STATED EXERCISE: Turn every line of all the records below into a JSON list of strings, one string per line, skipping blank lines. Leave out the lines that stand for pictures.

--- START OF ROWS ---

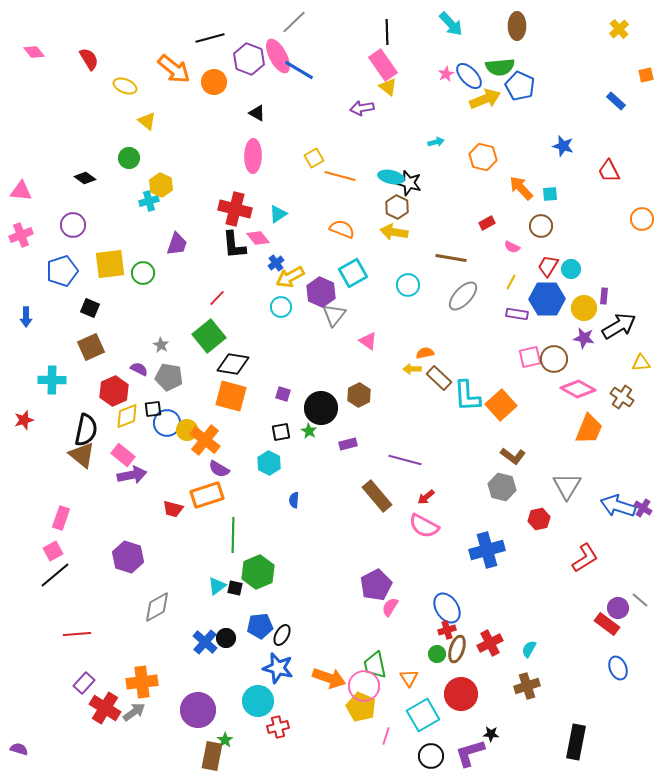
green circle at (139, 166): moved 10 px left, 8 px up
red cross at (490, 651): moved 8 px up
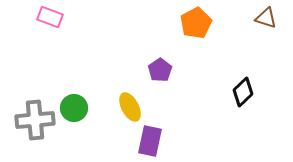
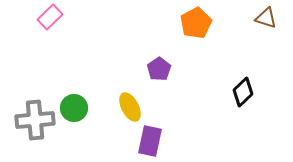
pink rectangle: rotated 65 degrees counterclockwise
purple pentagon: moved 1 px left, 1 px up
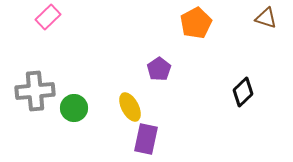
pink rectangle: moved 2 px left
gray cross: moved 29 px up
purple rectangle: moved 4 px left, 2 px up
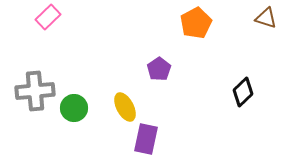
yellow ellipse: moved 5 px left
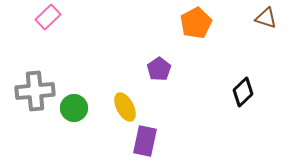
purple rectangle: moved 1 px left, 2 px down
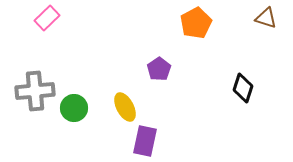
pink rectangle: moved 1 px left, 1 px down
black diamond: moved 4 px up; rotated 28 degrees counterclockwise
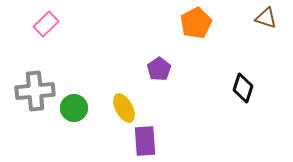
pink rectangle: moved 1 px left, 6 px down
yellow ellipse: moved 1 px left, 1 px down
purple rectangle: rotated 16 degrees counterclockwise
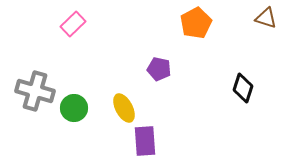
pink rectangle: moved 27 px right
purple pentagon: rotated 25 degrees counterclockwise
gray cross: rotated 21 degrees clockwise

--- END OF ROWS ---

TASK OUTPUT:
[
  "green circle at (139, 166): moved 10 px left, 8 px up",
  "red cross at (490, 651): moved 8 px up",
  "pink rectangle: rotated 65 degrees counterclockwise",
  "purple pentagon: moved 1 px left, 1 px up",
  "pink rectangle: moved 2 px left",
  "gray cross: moved 29 px up",
  "purple rectangle: moved 4 px left, 2 px up",
  "yellow ellipse: moved 5 px left",
  "purple rectangle: moved 1 px left, 2 px down",
  "pink rectangle: moved 1 px left, 1 px down",
  "black diamond: moved 4 px up; rotated 28 degrees counterclockwise",
  "pink rectangle: moved 1 px left, 6 px down",
  "yellow ellipse: moved 1 px left, 1 px down",
  "purple rectangle: rotated 16 degrees counterclockwise",
  "pink rectangle: moved 27 px right",
  "purple pentagon: rotated 25 degrees counterclockwise",
  "gray cross: rotated 21 degrees clockwise"
]